__Goal__
Find every line in the records below that contains the string "major", with case significant, and copy each of those lines.

__Record extracts__
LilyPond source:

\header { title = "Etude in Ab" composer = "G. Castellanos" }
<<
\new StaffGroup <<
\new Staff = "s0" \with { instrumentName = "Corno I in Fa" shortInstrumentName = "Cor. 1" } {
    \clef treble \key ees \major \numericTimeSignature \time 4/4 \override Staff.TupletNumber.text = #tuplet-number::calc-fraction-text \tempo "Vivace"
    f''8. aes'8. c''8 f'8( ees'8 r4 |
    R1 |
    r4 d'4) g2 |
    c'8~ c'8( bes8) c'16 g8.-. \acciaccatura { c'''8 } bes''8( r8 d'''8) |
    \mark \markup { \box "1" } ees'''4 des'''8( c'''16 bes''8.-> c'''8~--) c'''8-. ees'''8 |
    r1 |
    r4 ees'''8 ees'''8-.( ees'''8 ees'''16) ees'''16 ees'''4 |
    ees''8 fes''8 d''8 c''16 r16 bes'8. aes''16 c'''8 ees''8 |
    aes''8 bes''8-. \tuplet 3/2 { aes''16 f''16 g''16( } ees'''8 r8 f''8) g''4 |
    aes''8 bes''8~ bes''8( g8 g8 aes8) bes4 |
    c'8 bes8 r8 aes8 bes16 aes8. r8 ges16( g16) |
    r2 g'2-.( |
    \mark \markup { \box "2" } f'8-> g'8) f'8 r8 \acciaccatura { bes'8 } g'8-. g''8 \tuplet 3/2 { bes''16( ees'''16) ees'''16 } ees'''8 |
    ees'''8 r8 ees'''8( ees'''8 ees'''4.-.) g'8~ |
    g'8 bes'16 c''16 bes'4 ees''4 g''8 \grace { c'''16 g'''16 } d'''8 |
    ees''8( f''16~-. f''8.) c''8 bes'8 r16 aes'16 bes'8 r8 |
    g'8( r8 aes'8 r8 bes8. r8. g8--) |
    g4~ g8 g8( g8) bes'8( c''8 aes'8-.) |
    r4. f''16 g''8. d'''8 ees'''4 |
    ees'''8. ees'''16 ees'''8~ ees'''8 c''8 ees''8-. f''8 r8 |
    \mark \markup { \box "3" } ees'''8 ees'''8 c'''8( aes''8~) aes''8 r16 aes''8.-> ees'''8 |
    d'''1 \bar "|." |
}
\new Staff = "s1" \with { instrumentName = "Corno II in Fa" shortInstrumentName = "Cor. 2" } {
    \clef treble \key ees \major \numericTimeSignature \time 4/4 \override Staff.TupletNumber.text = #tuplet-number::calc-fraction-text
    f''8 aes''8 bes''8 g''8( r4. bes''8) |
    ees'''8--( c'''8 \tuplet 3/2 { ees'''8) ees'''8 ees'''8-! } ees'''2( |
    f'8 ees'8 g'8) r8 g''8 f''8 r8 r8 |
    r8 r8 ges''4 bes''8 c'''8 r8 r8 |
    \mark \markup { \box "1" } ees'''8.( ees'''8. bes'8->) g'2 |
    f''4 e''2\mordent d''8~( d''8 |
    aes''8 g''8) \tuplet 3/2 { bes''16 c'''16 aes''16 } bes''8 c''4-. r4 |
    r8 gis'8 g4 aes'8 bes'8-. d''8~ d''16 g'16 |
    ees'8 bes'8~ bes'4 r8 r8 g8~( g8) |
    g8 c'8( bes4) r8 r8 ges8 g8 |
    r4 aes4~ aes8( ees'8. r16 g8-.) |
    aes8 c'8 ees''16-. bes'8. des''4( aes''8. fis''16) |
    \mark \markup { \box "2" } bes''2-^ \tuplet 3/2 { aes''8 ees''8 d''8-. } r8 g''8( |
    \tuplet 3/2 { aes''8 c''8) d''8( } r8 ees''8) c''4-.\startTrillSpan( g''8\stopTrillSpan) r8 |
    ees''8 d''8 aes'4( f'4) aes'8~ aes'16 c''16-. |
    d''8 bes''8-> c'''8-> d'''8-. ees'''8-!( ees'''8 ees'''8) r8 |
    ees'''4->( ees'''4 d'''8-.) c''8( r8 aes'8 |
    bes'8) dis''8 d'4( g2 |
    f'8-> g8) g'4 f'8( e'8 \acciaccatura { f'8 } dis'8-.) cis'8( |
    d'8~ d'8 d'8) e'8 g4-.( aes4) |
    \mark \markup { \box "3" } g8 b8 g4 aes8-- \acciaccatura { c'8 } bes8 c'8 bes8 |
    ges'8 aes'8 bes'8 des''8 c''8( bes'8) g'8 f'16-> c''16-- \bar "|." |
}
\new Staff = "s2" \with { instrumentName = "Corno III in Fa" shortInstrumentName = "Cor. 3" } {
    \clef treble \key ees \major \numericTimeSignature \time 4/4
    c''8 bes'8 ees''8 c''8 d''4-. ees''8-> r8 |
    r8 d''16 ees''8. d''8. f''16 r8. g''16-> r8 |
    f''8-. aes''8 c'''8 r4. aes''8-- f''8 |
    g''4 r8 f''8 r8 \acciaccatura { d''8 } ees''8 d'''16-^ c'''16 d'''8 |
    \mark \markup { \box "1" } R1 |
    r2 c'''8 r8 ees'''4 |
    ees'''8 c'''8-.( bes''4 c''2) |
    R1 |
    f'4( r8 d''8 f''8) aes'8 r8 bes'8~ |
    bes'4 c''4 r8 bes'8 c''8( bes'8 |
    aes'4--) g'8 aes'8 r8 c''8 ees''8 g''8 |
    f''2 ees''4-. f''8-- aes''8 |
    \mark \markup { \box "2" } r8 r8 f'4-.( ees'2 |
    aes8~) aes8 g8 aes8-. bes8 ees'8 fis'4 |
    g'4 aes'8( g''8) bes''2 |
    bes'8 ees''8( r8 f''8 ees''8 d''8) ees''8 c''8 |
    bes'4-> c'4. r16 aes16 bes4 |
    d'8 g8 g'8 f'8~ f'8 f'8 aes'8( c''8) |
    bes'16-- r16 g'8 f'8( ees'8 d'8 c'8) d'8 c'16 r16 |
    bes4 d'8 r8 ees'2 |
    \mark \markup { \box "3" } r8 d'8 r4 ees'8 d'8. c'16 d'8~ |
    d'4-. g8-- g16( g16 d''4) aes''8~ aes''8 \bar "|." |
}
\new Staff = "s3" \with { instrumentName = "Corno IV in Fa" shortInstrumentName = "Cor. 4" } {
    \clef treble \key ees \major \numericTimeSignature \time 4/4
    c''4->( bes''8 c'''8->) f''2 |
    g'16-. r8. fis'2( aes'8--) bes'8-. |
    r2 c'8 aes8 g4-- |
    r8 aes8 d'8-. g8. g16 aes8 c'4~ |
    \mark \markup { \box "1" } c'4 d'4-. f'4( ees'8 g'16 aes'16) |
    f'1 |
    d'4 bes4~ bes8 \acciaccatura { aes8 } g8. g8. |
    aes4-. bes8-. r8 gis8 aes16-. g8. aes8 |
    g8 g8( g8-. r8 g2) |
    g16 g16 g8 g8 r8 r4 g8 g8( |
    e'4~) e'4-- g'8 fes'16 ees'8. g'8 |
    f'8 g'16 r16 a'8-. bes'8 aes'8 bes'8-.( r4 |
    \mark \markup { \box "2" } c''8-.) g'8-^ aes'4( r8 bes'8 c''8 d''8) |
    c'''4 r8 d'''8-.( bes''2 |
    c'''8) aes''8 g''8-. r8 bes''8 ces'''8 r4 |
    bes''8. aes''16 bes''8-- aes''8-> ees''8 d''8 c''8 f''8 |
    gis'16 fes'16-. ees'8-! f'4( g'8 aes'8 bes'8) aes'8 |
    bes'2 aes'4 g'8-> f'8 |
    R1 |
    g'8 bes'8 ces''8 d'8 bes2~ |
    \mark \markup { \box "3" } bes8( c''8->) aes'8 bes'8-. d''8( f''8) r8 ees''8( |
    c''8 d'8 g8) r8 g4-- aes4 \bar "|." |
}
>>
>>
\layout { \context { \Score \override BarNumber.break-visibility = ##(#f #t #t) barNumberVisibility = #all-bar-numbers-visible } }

__The completed task__
    \clef treble \key ees \major \numericTimeSignature \time 4/4 \override Staff.TupletNumber.text = #tuplet-number::calc-fraction-text \tempo "Vivace"
    \clef treble \key ees \major \numericTimeSignature \time 4/4 \override Staff.TupletNumber.text = #tuplet-number::calc-fraction-text
    \clef treble \key ees \major \numericTimeSignature \time 4/4
    \clef treble \key ees \major \numericTimeSignature \time 4/4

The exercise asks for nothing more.